## WHAT IS REQUIRED
Entries follow. Give back exactly the lines starting at the one containing "green plate: [212,90,322,182]" and ending at the one containing "purple pot: [479,199,575,282] = 1 -> none = 0", and no other lines.

## INPUT DATA
- - -
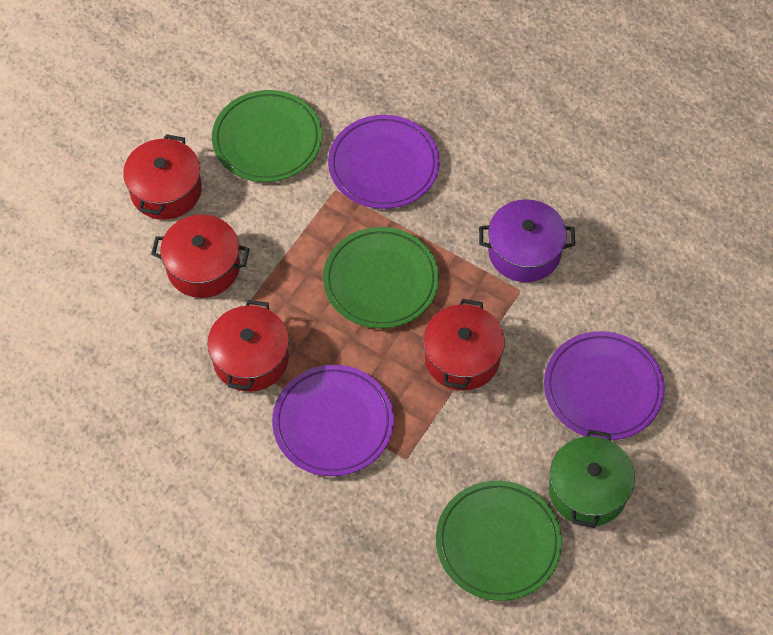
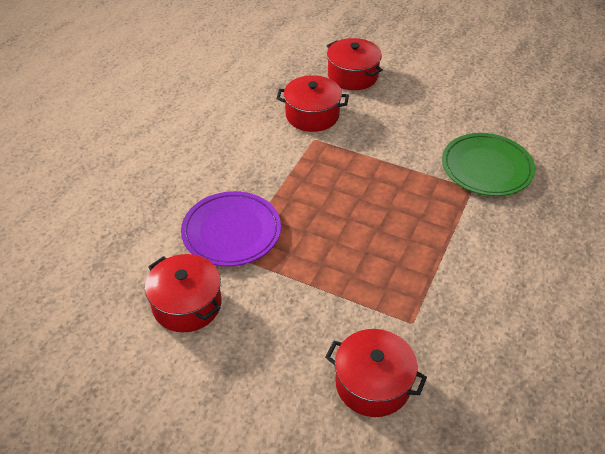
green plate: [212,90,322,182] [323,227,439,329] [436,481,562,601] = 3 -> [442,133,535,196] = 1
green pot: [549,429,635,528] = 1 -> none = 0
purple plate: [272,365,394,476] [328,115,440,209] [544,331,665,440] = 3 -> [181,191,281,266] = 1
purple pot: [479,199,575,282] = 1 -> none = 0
- - -
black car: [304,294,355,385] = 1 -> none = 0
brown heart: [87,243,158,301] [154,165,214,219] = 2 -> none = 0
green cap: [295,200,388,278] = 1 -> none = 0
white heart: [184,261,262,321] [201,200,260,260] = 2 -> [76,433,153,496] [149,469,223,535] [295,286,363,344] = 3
- - -
## EXERCISE SOLUTION
green plate: [212,90,322,182] [323,227,439,329] [436,481,562,601] = 3 -> [442,133,535,196] = 1
green pot: [549,429,635,528] = 1 -> none = 0
purple plate: [272,365,394,476] [328,115,440,209] [544,331,665,440] = 3 -> [181,191,281,266] = 1
purple pot: [479,199,575,282] = 1 -> none = 0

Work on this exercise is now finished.